:: Provided records ::

..........

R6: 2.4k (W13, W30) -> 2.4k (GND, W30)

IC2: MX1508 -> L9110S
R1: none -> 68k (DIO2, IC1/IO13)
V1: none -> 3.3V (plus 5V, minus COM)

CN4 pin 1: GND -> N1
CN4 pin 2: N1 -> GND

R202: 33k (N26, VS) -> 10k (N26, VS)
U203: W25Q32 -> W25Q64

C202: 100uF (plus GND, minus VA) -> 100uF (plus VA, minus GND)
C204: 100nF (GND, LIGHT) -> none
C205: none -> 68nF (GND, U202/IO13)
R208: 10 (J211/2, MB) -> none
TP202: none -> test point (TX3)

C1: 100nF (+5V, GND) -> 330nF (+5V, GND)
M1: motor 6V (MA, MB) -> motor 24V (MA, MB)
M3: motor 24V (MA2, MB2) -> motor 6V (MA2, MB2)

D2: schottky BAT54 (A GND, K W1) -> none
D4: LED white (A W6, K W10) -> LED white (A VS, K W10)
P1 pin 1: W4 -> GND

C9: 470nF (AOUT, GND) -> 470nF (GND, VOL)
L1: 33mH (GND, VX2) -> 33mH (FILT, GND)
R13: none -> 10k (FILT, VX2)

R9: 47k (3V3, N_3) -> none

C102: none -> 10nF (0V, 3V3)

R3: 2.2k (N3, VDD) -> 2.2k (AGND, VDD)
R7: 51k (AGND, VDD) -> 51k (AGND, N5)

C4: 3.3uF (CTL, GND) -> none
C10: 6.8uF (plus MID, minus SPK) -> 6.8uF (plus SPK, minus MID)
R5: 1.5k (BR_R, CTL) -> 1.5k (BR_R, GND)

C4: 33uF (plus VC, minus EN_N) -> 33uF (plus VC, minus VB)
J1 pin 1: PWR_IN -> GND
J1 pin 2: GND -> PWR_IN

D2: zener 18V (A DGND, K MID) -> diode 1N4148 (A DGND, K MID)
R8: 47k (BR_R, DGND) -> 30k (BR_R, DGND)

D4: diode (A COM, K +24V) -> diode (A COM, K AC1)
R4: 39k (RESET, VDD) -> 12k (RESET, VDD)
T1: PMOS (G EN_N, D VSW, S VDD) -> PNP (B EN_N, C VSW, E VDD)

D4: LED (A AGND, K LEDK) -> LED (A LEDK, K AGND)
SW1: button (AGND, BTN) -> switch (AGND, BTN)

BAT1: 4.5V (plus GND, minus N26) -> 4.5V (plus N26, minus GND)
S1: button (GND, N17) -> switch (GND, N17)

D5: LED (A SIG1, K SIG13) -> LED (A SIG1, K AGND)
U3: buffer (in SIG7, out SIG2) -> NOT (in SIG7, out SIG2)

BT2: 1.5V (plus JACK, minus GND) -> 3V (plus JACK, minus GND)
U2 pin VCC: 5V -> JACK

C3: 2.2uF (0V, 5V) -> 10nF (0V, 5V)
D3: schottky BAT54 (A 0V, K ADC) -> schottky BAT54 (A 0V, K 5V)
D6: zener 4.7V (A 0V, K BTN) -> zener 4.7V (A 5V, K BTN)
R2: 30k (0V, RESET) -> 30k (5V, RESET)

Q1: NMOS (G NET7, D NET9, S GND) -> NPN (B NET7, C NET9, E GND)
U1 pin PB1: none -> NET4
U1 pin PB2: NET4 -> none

..........

:: What you are asked to do ::
Output all of the data in full, exactly as given.

:: Task output ::
R6: 2.4k (W13, W30) -> 2.4k (GND, W30)

IC2: MX1508 -> L9110S
R1: none -> 68k (DIO2, IC1/IO13)
V1: none -> 3.3V (plus 5V, minus COM)

CN4 pin 1: GND -> N1
CN4 pin 2: N1 -> GND

R202: 33k (N26, VS) -> 10k (N26, VS)
U203: W25Q32 -> W25Q64

C202: 100uF (plus GND, minus VA) -> 100uF (plus VA, minus GND)
C204: 100nF (GND, LIGHT) -> none
C205: none -> 68nF (GND, U202/IO13)
R208: 10 (J211/2, MB) -> none
TP202: none -> test point (TX3)

C1: 100nF (+5V, GND) -> 330nF (+5V, GND)
M1: motor 6V (MA, MB) -> motor 24V (MA, MB)
M3: motor 24V (MA2, MB2) -> motor 6V (MA2, MB2)

D2: schottky BAT54 (A GND, K W1) -> none
D4: LED white (A W6, K W10) -> LED white (A VS, K W10)
P1 pin 1: W4 -> GND

C9: 470nF (AOUT, GND) -> 470nF (GND, VOL)
L1: 33mH (GND, VX2) -> 33mH (FILT, GND)
R13: none -> 10k (FILT, VX2)

R9: 47k (3V3, N_3) -> none

C102: none -> 10nF (0V, 3V3)

R3: 2.2k (N3, VDD) -> 2.2k (AGND, VDD)
R7: 51k (AGND, VDD) -> 51k (AGND, N5)

C4: 3.3uF (CTL, GND) -> none
C10: 6.8uF (plus MID, minus SPK) -> 6.8uF (plus SPK, minus MID)
R5: 1.5k (BR_R, CTL) -> 1.5k (BR_R, GND)

C4: 33uF (plus VC, minus EN_N) -> 33uF (plus VC, minus VB)
J1 pin 1: PWR_IN -> GND
J1 pin 2: GND -> PWR_IN

D2: zener 18V (A DGND, K MID) -> diode 1N4148 (A DGND, K MID)
R8: 47k (BR_R, DGND) -> 30k (BR_R, DGND)

D4: diode (A COM, K +24V) -> diode (A COM, K AC1)
R4: 39k (RESET, VDD) -> 12k (RESET, VDD)
T1: PMOS (G EN_N, D VSW, S VDD) -> PNP (B EN_N, C VSW, E VDD)

D4: LED (A AGND, K LEDK) -> LED (A LEDK, K AGND)
SW1: button (AGND, BTN) -> switch (AGND, BTN)

BAT1: 4.5V (plus GND, minus N26) -> 4.5V (plus N26, minus GND)
S1: button (GND, N17) -> switch (GND, N17)

D5: LED (A SIG1, K SIG13) -> LED (A SIG1, K AGND)
U3: buffer (in SIG7, out SIG2) -> NOT (in SIG7, out SIG2)

BT2: 1.5V (plus JACK, minus GND) -> 3V (plus JACK, minus GND)
U2 pin VCC: 5V -> JACK

C3: 2.2uF (0V, 5V) -> 10nF (0V, 5V)
D3: schottky BAT54 (A 0V, K ADC) -> schottky BAT54 (A 0V, K 5V)
D6: zener 4.7V (A 0V, K BTN) -> zener 4.7V (A 5V, K BTN)
R2: 30k (0V, RESET) -> 30k (5V, RESET)

Q1: NMOS (G NET7, D NET9, S GND) -> NPN (B NET7, C NET9, E GND)
U1 pin PB1: none -> NET4
U1 pin PB2: NET4 -> none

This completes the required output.